* Exercise: Taking the line with "none -> purple brick J7:J8 level 2" as the start, reproduce every line until the records end, exactly and with nothing added.

[[ Study material open ]]

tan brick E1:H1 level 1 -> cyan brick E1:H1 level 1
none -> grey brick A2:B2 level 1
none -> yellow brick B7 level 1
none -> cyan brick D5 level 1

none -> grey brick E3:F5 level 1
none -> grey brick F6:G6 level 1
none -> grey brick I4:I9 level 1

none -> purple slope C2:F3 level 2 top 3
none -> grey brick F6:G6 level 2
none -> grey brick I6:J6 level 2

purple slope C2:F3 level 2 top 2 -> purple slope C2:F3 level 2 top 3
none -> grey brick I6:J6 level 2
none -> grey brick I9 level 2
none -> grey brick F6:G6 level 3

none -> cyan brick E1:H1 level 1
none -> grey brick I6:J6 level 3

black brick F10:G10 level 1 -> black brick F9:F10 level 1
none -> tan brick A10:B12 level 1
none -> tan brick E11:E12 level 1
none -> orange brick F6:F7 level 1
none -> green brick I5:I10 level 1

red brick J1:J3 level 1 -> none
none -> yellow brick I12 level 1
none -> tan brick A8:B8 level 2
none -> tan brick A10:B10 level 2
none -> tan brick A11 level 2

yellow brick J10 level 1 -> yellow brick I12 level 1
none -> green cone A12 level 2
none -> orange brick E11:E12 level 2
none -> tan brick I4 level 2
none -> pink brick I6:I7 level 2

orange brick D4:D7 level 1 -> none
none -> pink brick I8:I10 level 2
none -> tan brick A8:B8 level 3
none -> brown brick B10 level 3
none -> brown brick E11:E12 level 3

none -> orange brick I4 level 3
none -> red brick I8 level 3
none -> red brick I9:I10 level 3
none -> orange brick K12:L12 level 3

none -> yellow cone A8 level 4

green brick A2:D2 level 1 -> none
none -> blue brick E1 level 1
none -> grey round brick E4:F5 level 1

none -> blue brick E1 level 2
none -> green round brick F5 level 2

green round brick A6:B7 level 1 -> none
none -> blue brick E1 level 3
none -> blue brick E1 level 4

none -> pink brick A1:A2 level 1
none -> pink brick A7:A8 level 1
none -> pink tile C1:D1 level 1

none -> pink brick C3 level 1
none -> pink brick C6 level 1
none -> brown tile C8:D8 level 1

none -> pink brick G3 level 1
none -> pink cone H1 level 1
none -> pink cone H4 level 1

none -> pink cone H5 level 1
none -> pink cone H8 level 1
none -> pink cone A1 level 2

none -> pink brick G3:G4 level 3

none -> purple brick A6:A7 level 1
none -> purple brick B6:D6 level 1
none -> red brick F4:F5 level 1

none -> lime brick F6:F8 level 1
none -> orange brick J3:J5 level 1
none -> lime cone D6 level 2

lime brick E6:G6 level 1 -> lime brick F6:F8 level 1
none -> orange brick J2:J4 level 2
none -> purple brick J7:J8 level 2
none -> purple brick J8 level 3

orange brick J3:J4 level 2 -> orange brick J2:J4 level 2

[[ Study material closed ]]

* Task answer:
none -> purple brick J7:J8 level 2
none -> purple brick J8 level 3

orange brick J3:J4 level 2 -> orange brick J2:J4 level 2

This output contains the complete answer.